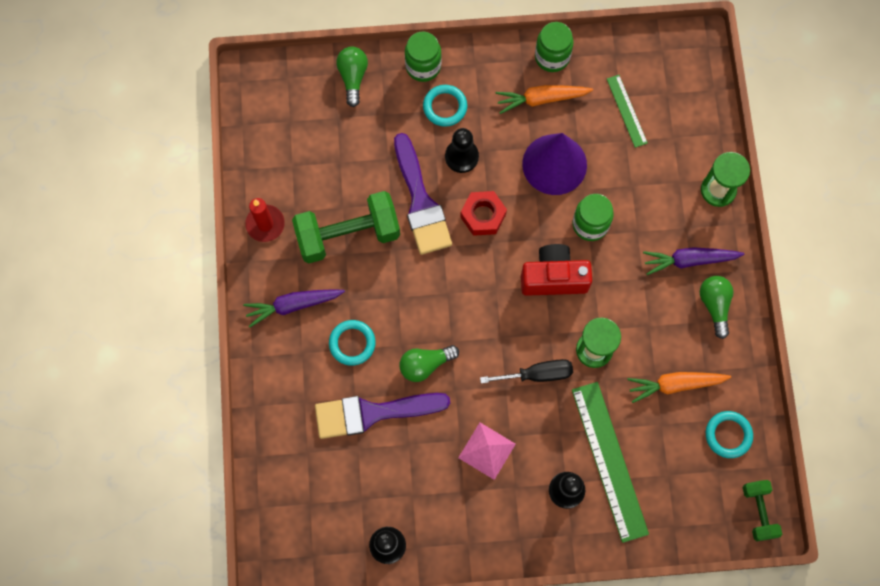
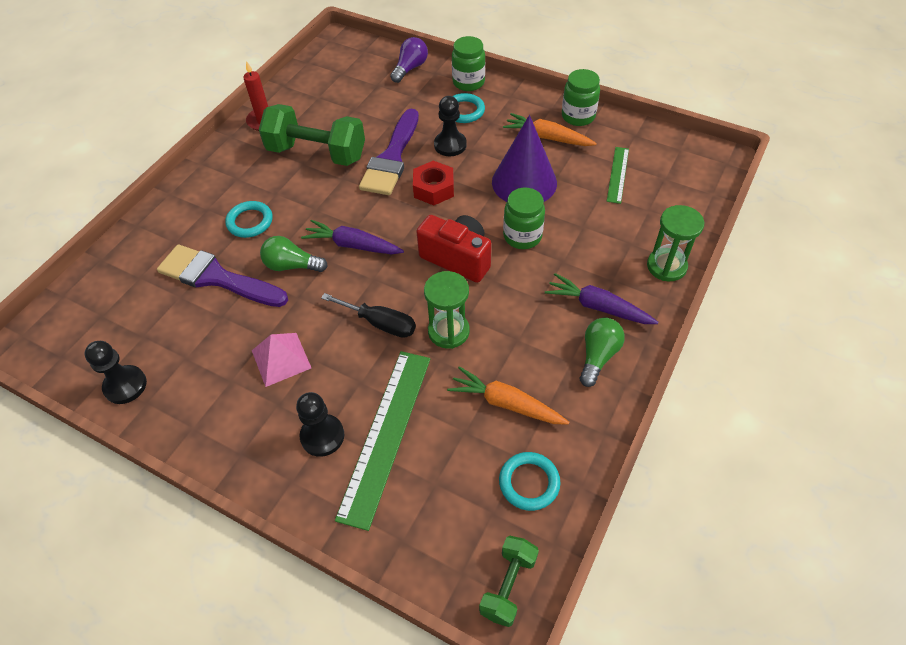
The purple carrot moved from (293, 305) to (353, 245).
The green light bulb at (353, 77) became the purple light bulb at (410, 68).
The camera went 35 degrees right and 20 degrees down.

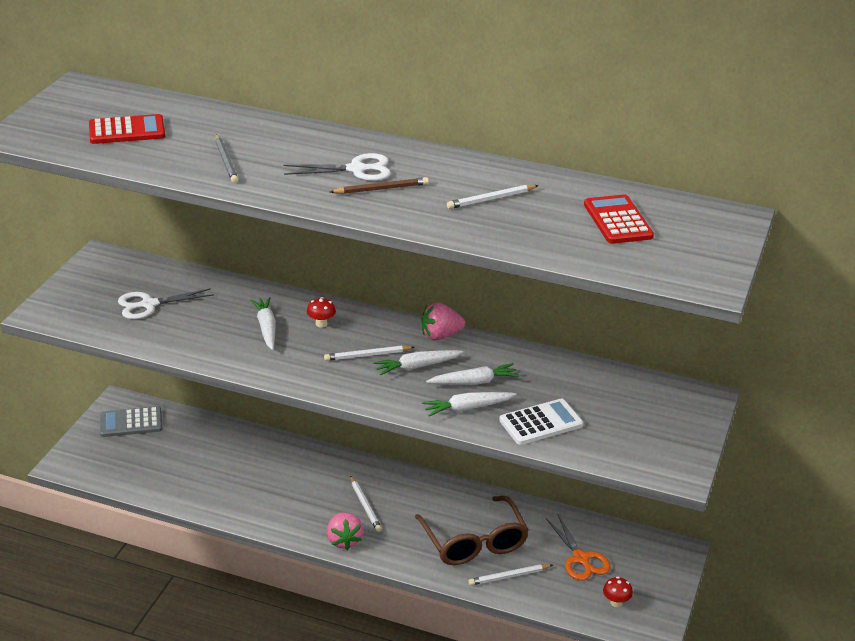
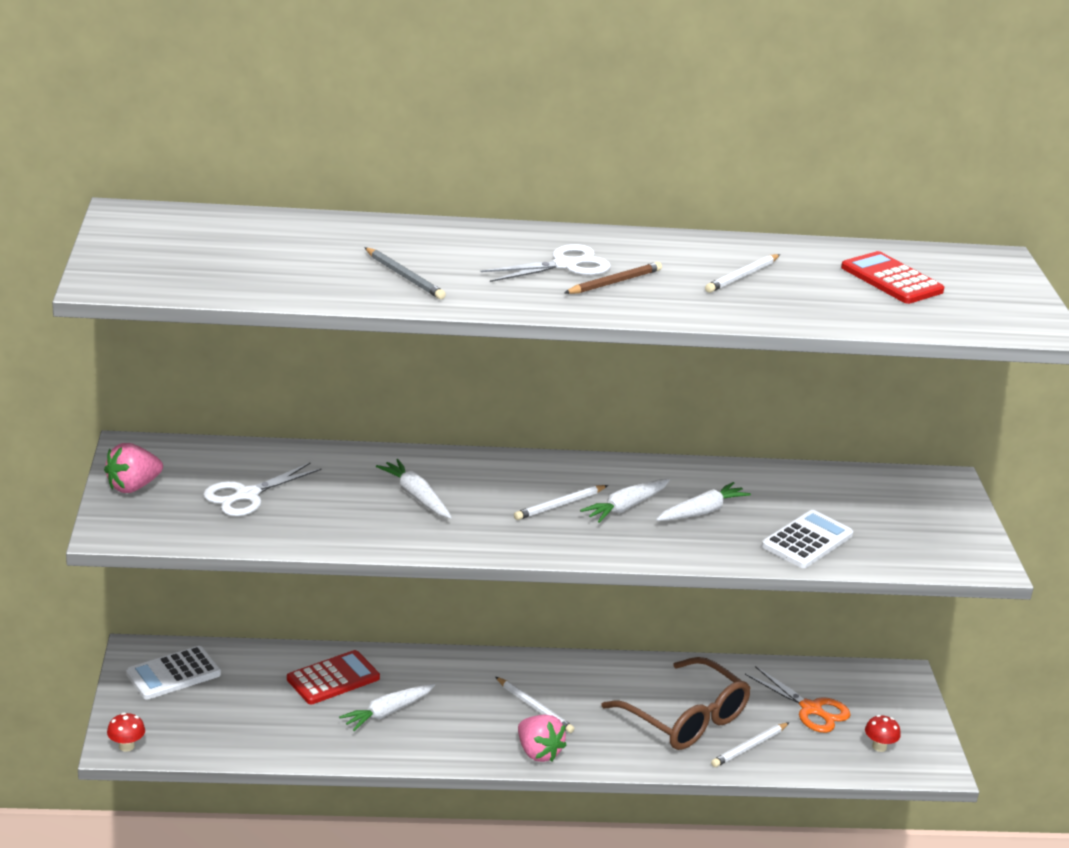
The red calculator moved from (127, 131) to (333, 678).
The red mushroom moved from (321, 324) to (126, 746).
The pink strawberry moved from (440, 335) to (133, 487).
The white carrot moved from (467, 408) to (387, 712).
The grey calculator at (131, 422) became the white calculator at (173, 674).
The camera went 25 degrees left and 5 degrees down.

▸ **Work task**:
Write out an exact copy of the lines beginning at the line that contains "The camera went 35" and ending at the last line of the listing. Exclude pictures.

▸ **Exercise result**:
The camera went 35 degrees right and 20 degrees down.

The red calculator moved from (127, 131) to (333, 678).
The red mushroom moved from (321, 324) to (126, 746).
The pink strawberry moved from (440, 335) to (133, 487).
The white carrot moved from (467, 408) to (387, 712).
The grey calculator at (131, 422) became the white calculator at (173, 674).
The camera went 25 degrees left and 5 degrees down.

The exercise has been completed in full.